| What you are asked to do |
In the records below, find the line that contains "blue cutting board: 3 -> 2" and the line that contains "green cutting board: 5 -> 7", then retype exactly those two lines and every line between them.

| Data for analysis |
——————————

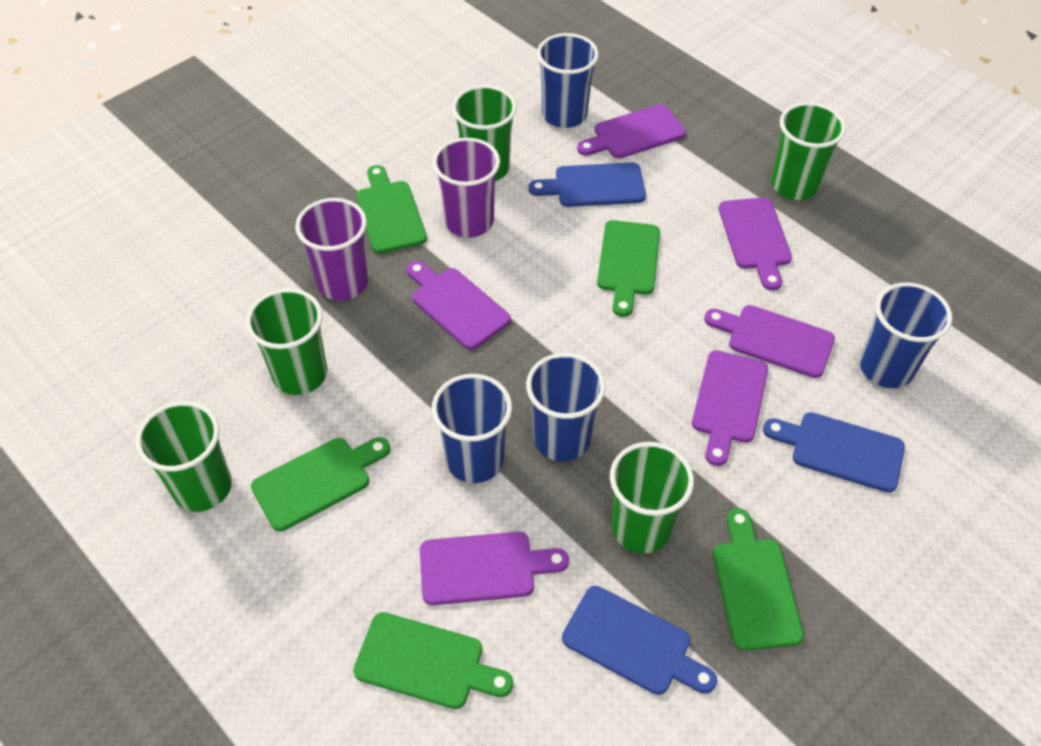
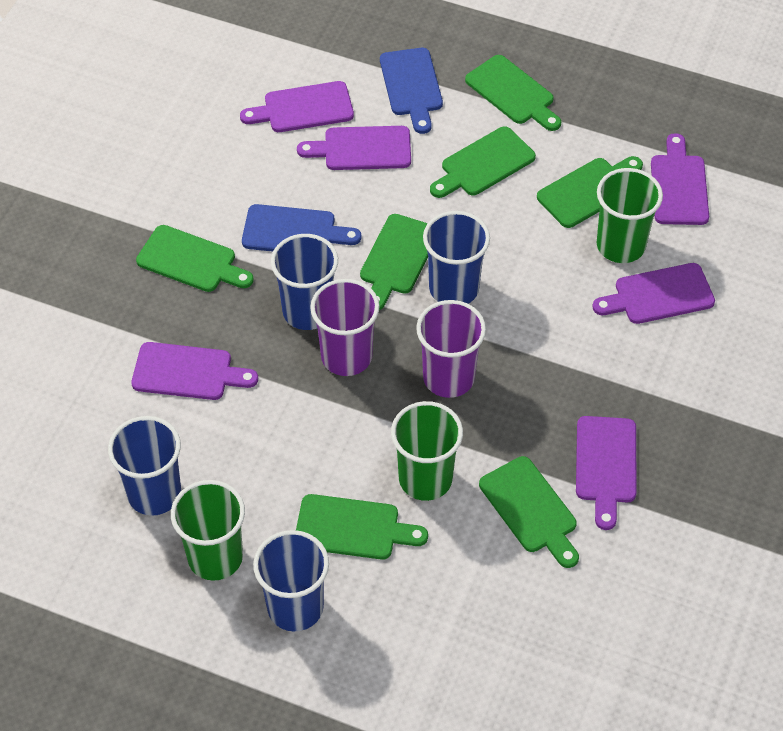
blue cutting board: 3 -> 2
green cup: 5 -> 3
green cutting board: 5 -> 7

——————————

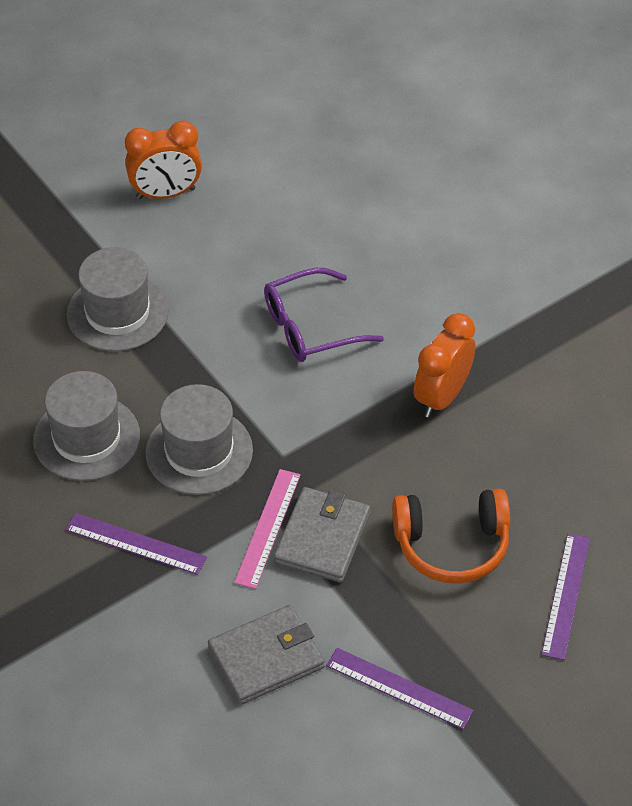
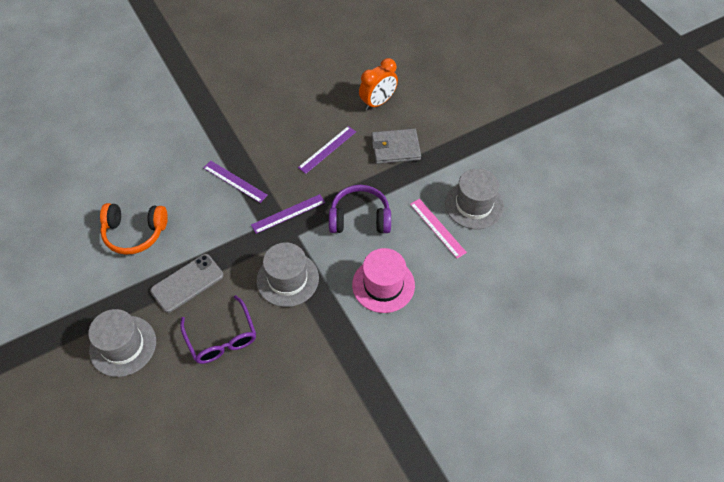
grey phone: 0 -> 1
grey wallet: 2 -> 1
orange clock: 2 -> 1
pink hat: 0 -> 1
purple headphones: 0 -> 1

——————————

| Solution to this task |
blue cutting board: 3 -> 2
green cup: 5 -> 3
green cutting board: 5 -> 7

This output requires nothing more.